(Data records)
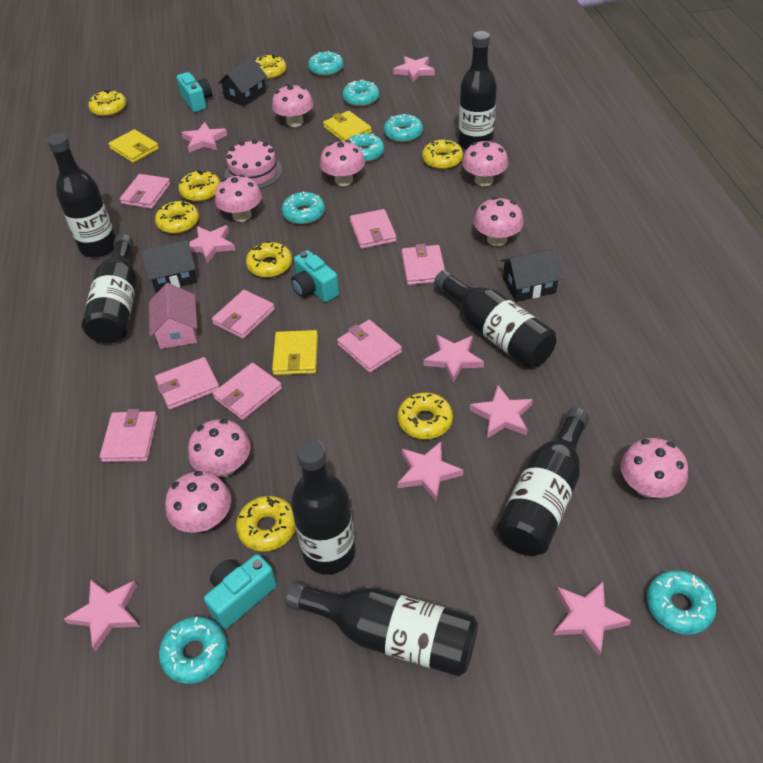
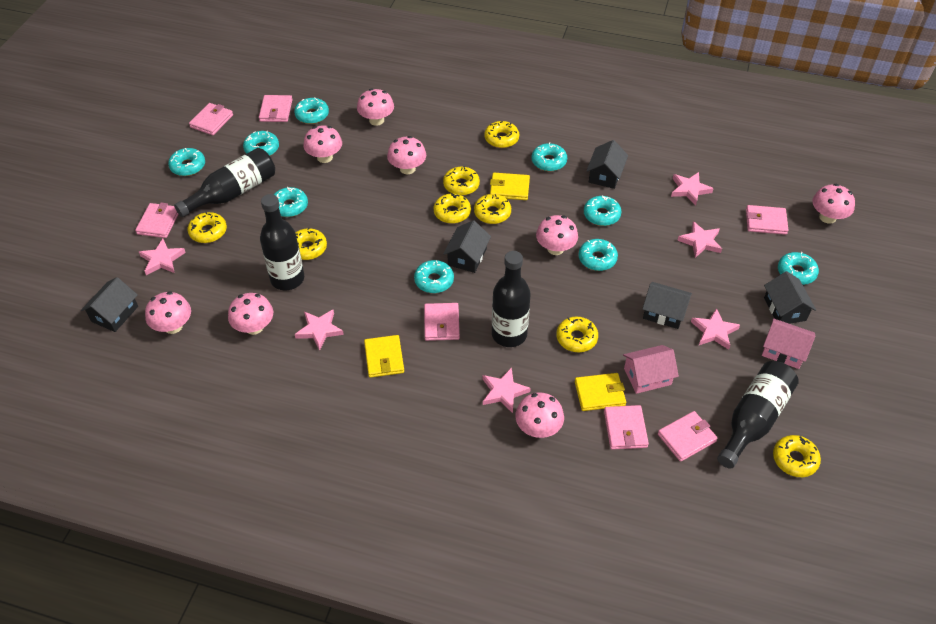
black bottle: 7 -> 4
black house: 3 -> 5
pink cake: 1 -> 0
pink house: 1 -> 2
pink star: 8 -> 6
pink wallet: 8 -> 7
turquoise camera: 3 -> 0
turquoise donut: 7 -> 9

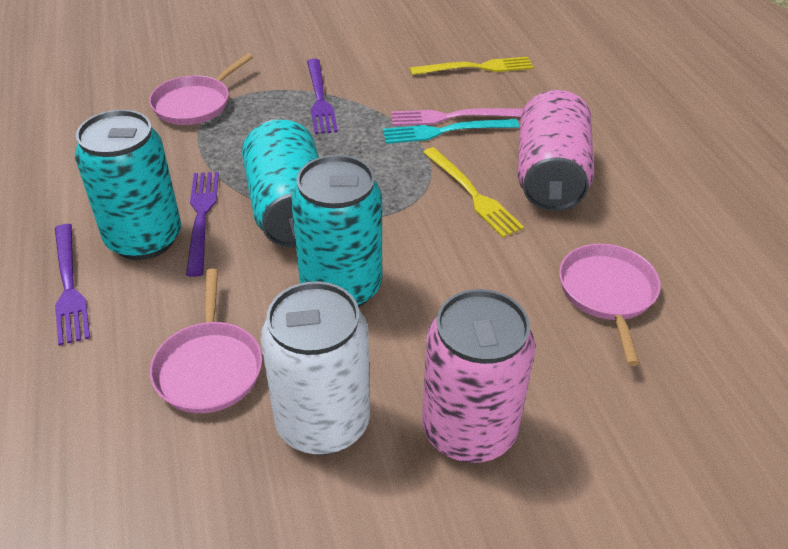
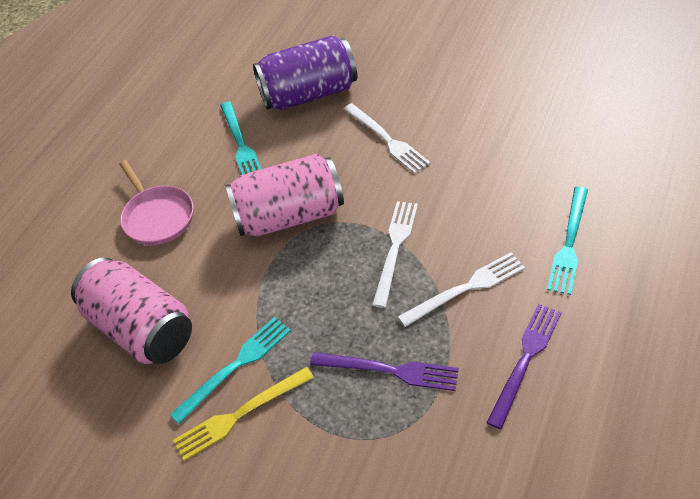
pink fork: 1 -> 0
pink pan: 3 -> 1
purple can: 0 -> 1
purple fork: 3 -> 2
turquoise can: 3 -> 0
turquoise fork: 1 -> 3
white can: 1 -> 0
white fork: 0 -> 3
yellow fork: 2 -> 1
---
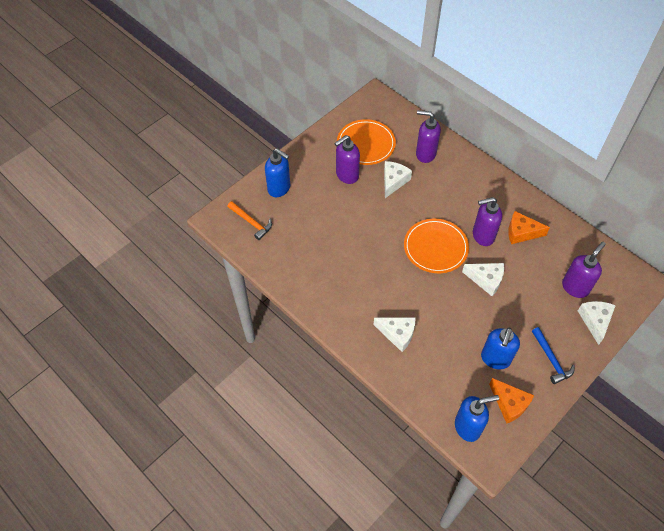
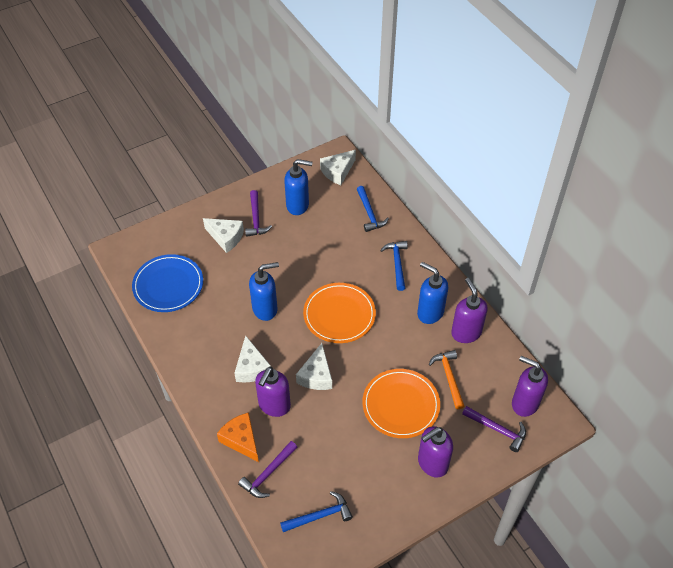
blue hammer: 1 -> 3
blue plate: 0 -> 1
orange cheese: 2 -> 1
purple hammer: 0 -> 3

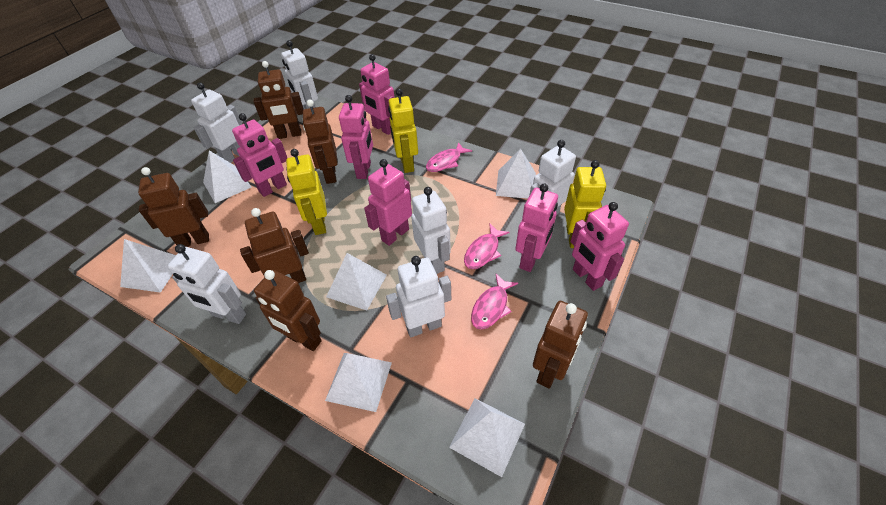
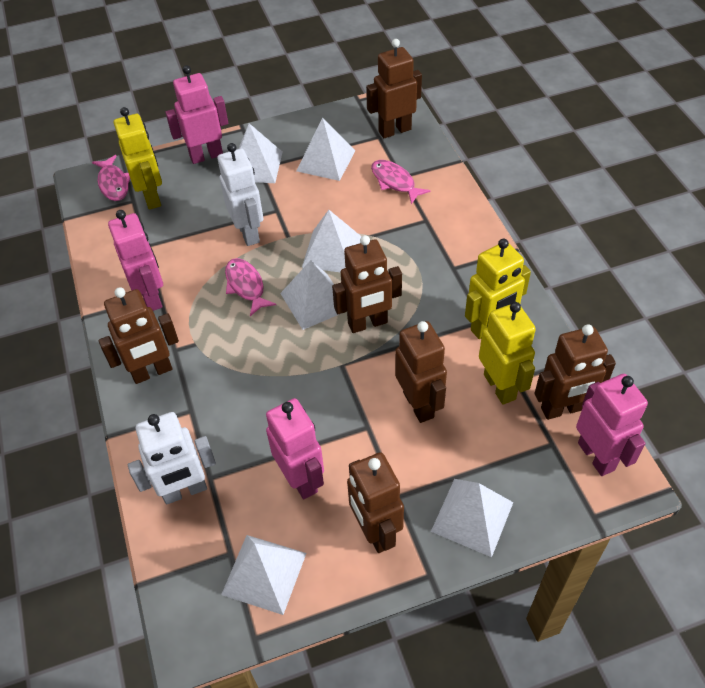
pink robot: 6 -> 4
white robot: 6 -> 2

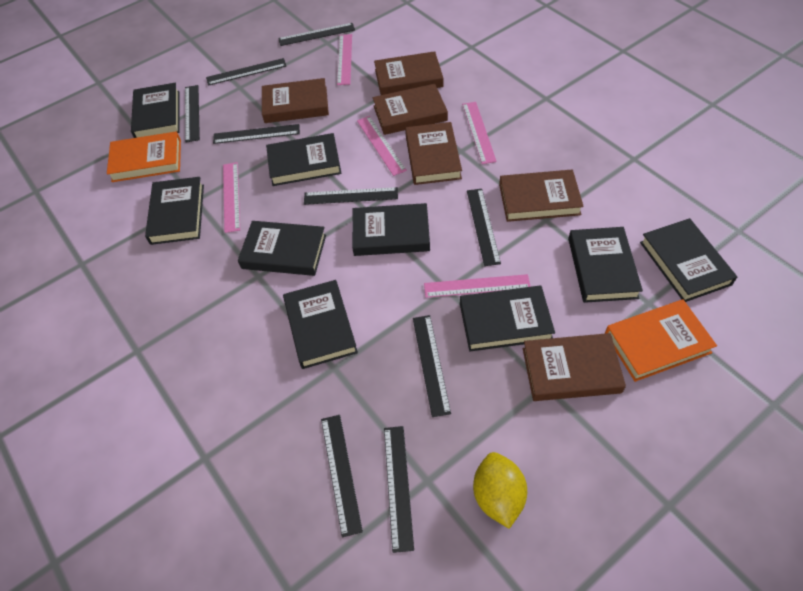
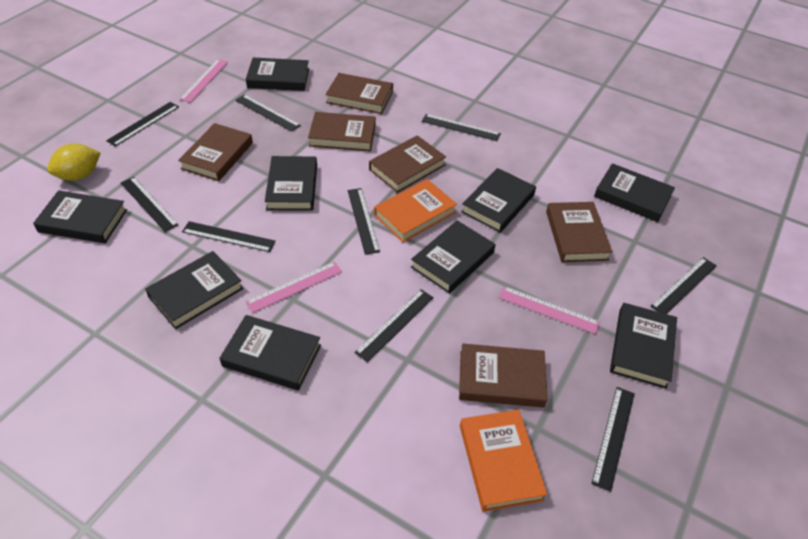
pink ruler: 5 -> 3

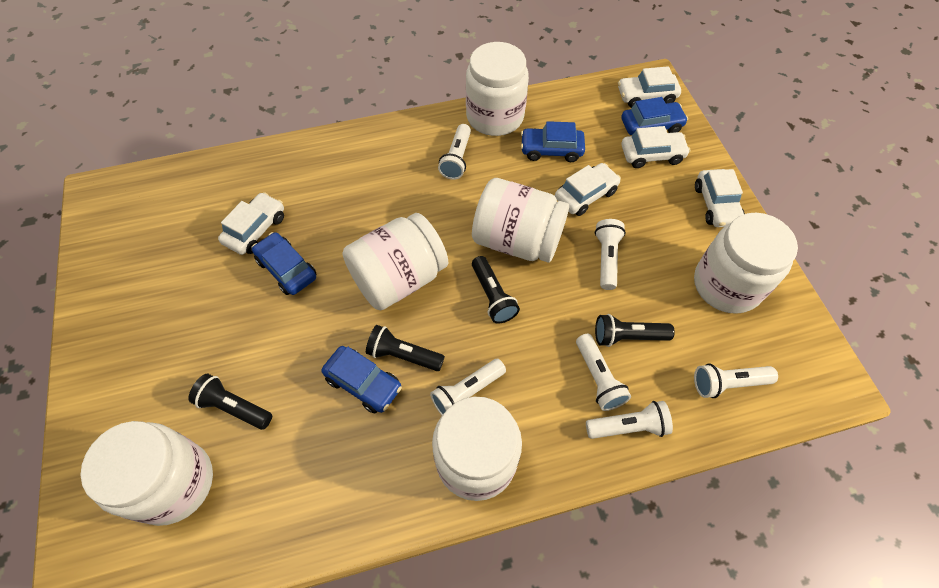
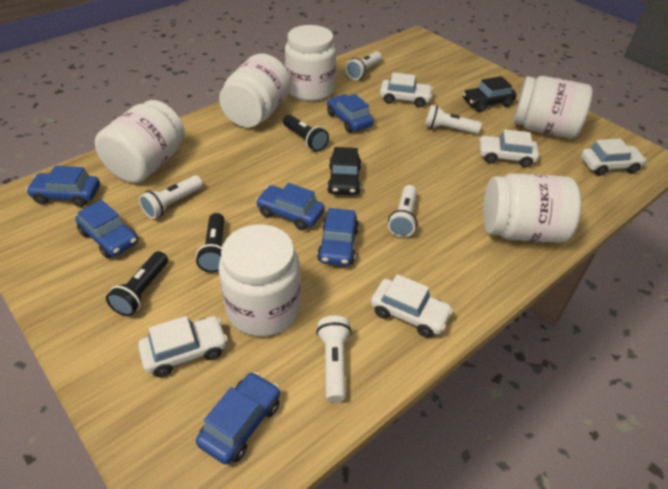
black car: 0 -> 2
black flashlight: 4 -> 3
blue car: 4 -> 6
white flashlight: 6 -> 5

• **Prompt**
Pictures in the entries do not go into the copy. Print only the lines starting at the one containing "black bottle: 7 -> 4" and ending at the one containing "yellow fork: 2 -> 1", exactly as they appear.

• **Answer for this exercise**
black bottle: 7 -> 4
black house: 3 -> 5
pink cake: 1 -> 0
pink house: 1 -> 2
pink star: 8 -> 6
pink wallet: 8 -> 7
turquoise camera: 3 -> 0
turquoise donut: 7 -> 9

pink fork: 1 -> 0
pink pan: 3 -> 1
purple can: 0 -> 1
purple fork: 3 -> 2
turquoise can: 3 -> 0
turquoise fork: 1 -> 3
white can: 1 -> 0
white fork: 0 -> 3
yellow fork: 2 -> 1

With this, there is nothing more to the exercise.